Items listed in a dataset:
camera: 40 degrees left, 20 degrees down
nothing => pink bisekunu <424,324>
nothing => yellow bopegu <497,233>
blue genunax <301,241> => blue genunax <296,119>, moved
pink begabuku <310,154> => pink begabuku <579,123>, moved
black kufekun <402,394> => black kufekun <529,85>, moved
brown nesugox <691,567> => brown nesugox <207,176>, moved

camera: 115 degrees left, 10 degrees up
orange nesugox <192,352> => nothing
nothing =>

AIM OF THE EXERCISE ->
The answer is every entry, copied word for word.

EXERCISE RESPONSE ->
camera: 40 degrees left, 20 degrees down
nothing => pink bisekunu <424,324>
nothing => yellow bopegu <497,233>
blue genunax <301,241> => blue genunax <296,119>, moved
pink begabuku <310,154> => pink begabuku <579,123>, moved
black kufekun <402,394> => black kufekun <529,85>, moved
brown nesugox <691,567> => brown nesugox <207,176>, moved

camera: 115 degrees left, 10 degrees up
orange nesugox <192,352> => nothing
nothing =>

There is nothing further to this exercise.